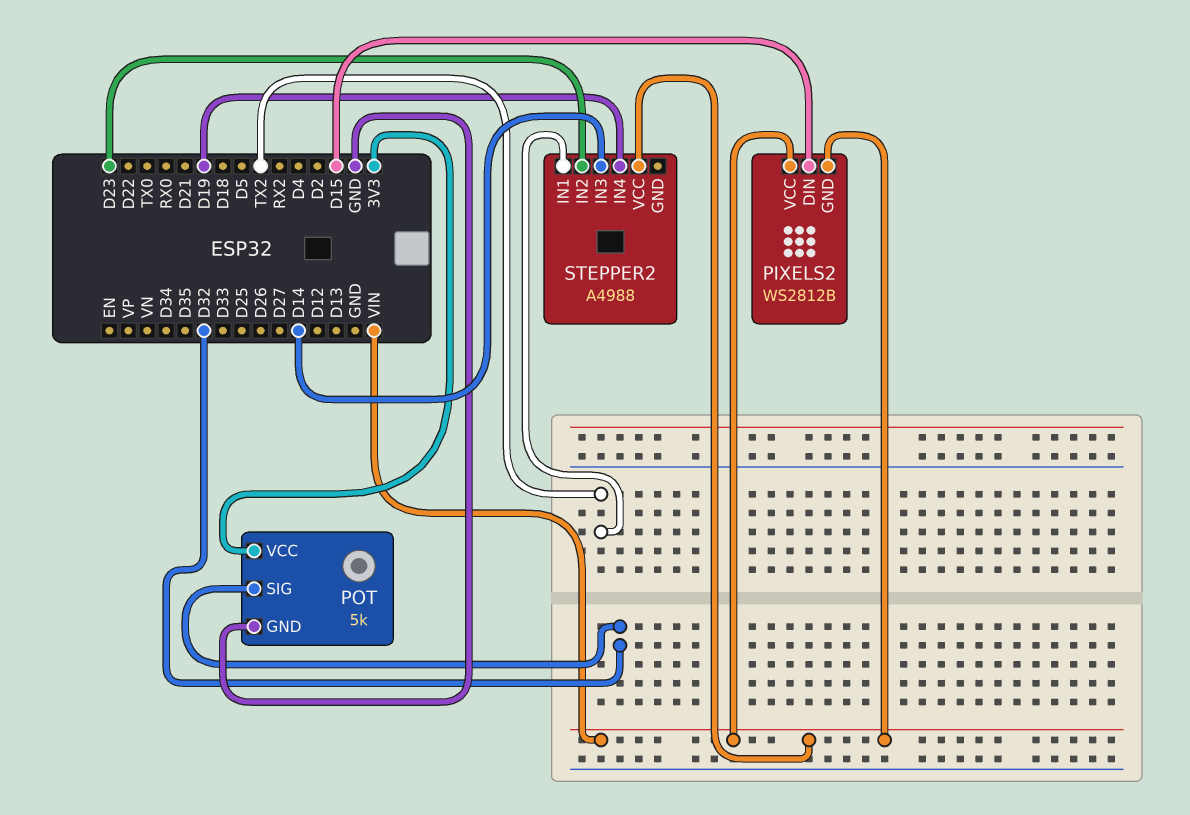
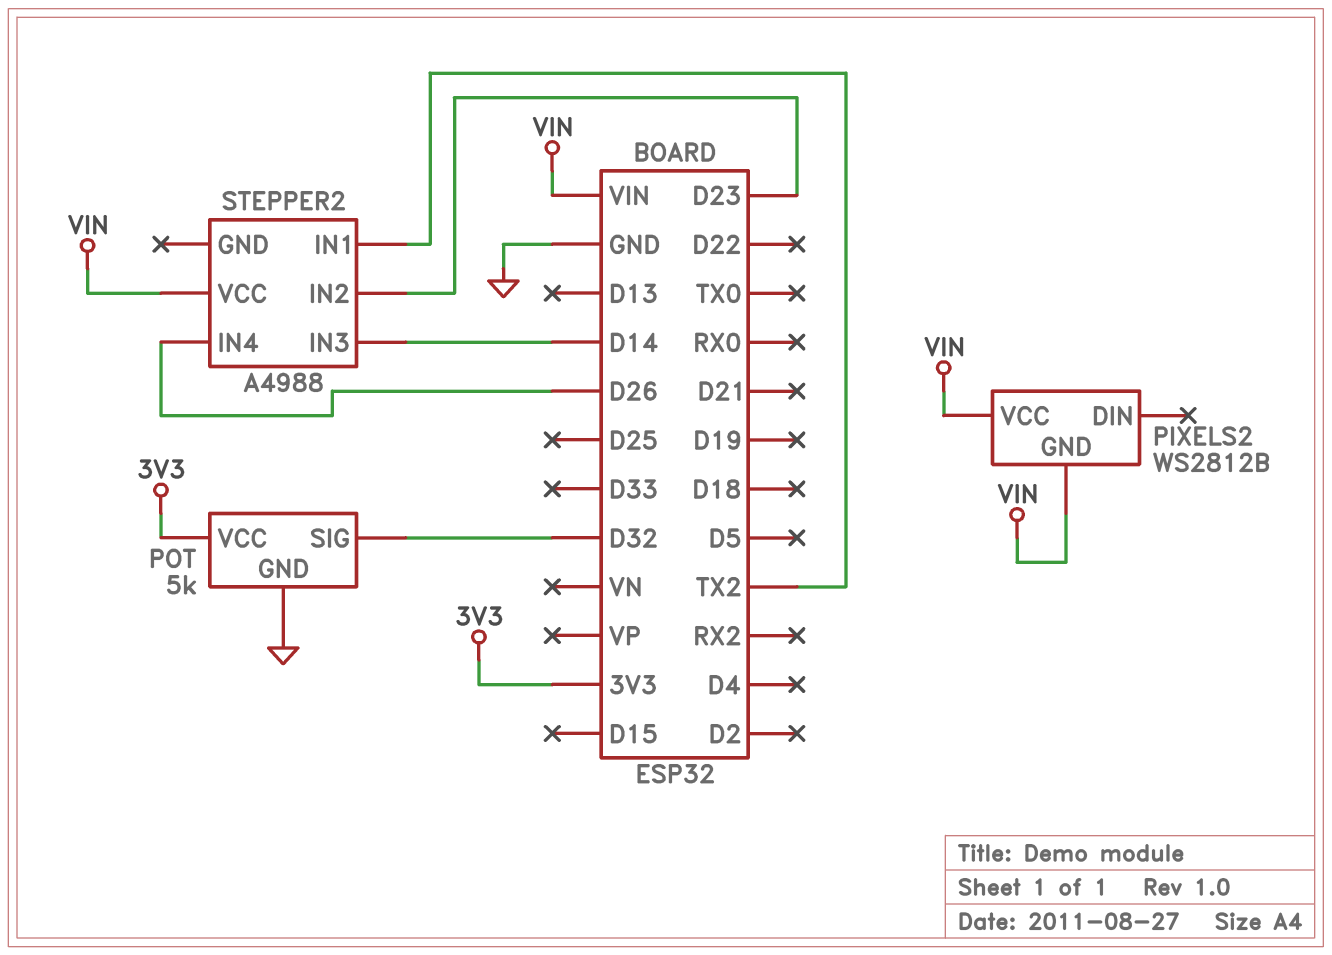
PIXELS2 pin DIN: D15 -> none
STEPPER2 pin IN4: D19 -> D26

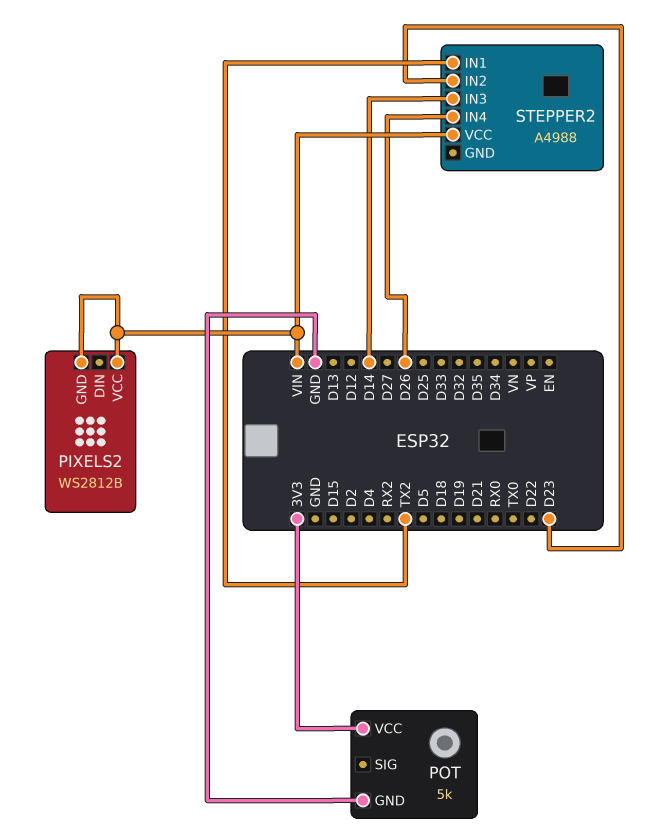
POT pin SIG: D32 -> none

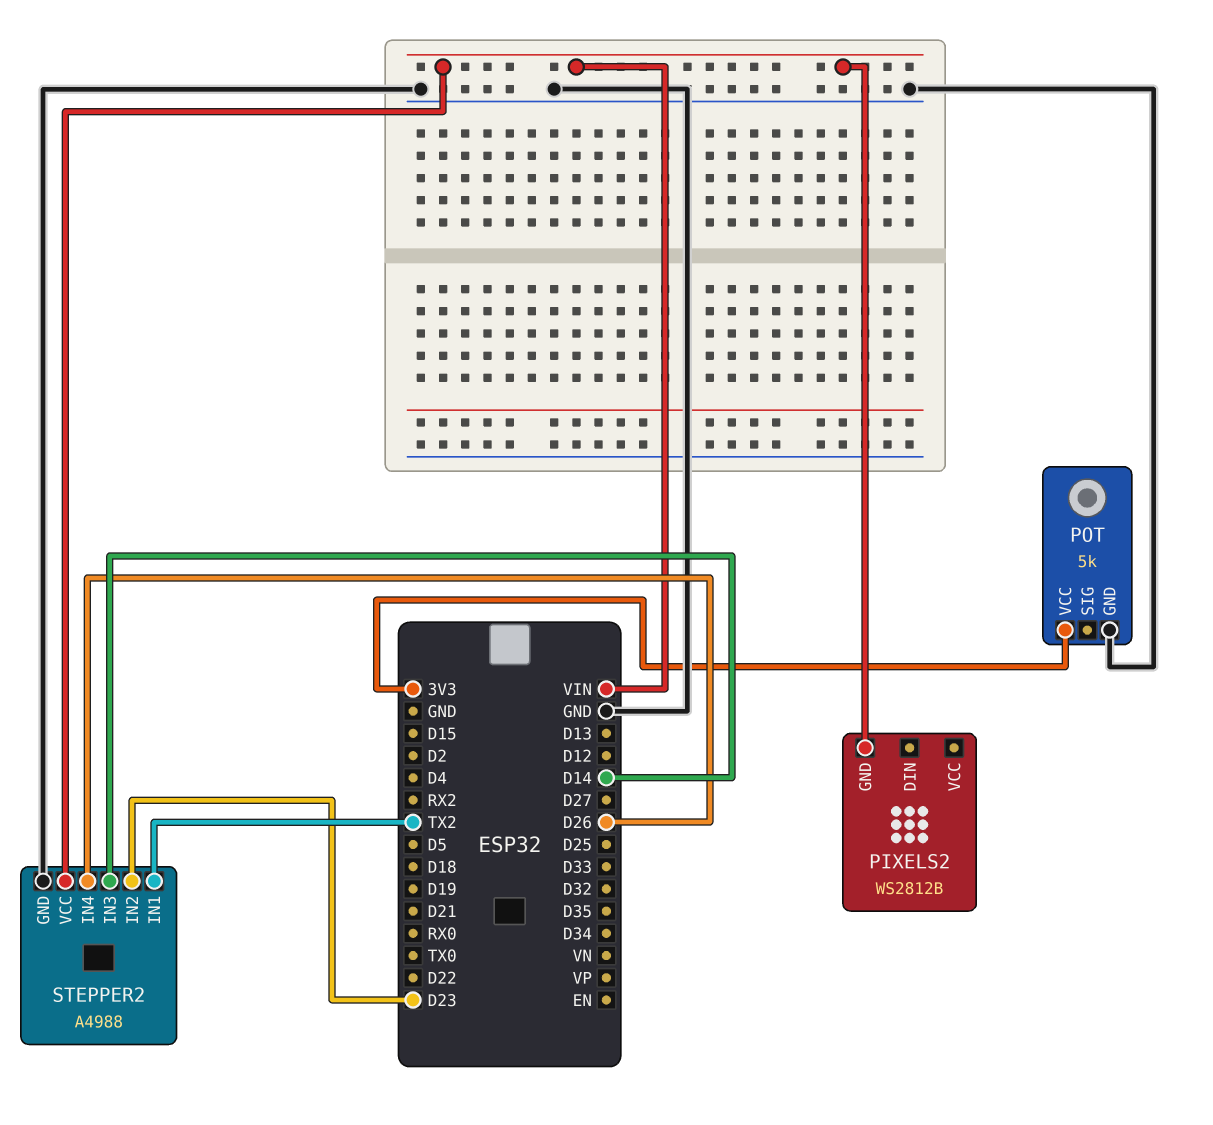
PIXELS2 pin VCC: VIN -> none
STEPPER2 pin GND: none -> GND

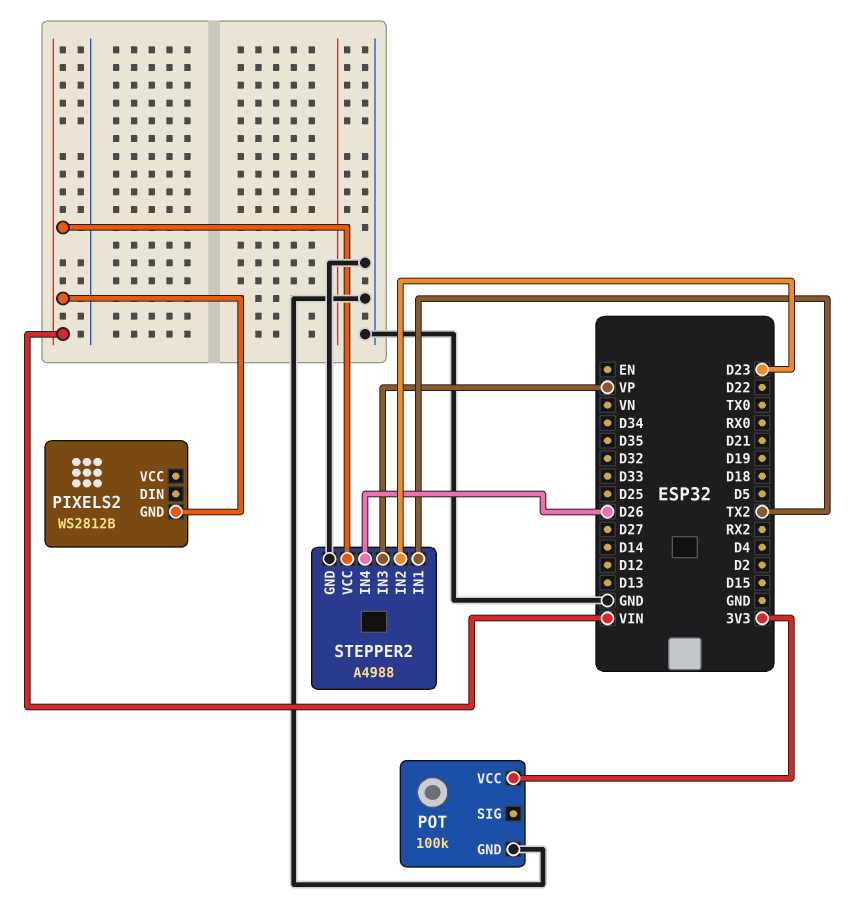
POT: 5k -> 100k
STEPPER2 pin IN3: D14 -> VP

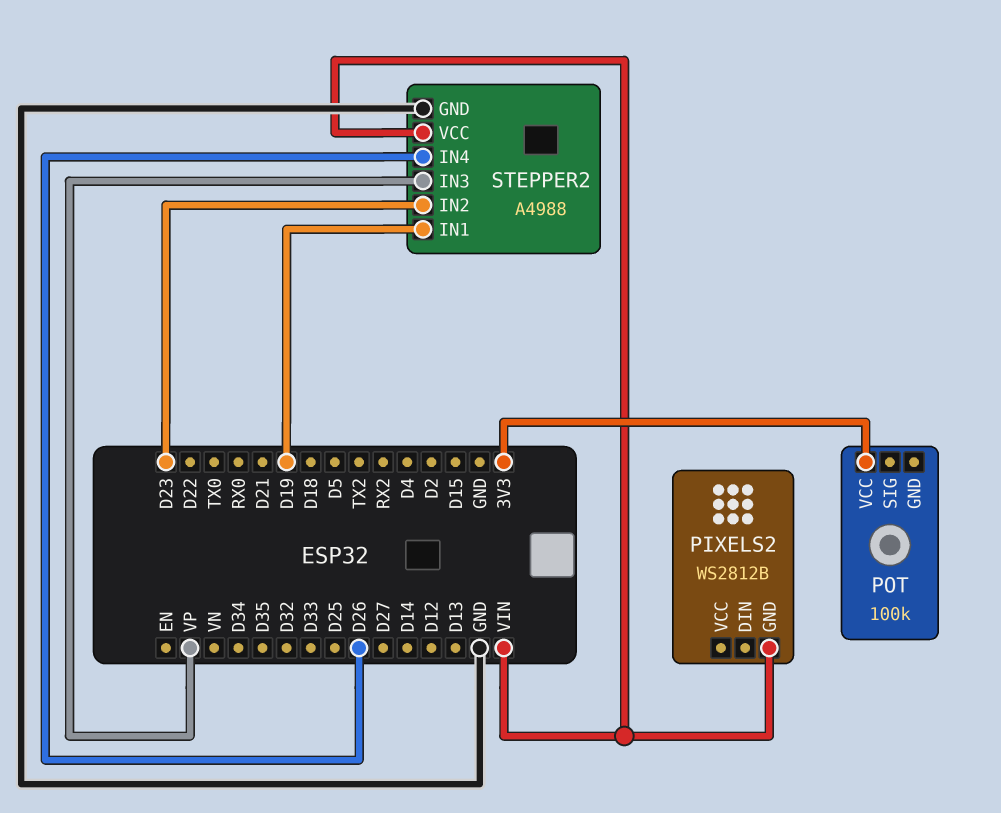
POT pin GND: GND -> none
STEPPER2 pin IN1: TX2 -> D19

• _WORK ORDER_
Search the records for the string "none" and return every line in which it occurs.

• _ANSWER SPACE_
PIXELS2 pin DIN: D15 -> none
POT pin SIG: D32 -> none
PIXELS2 pin VCC: VIN -> none
STEPPER2 pin GND: none -> GND
POT pin GND: GND -> none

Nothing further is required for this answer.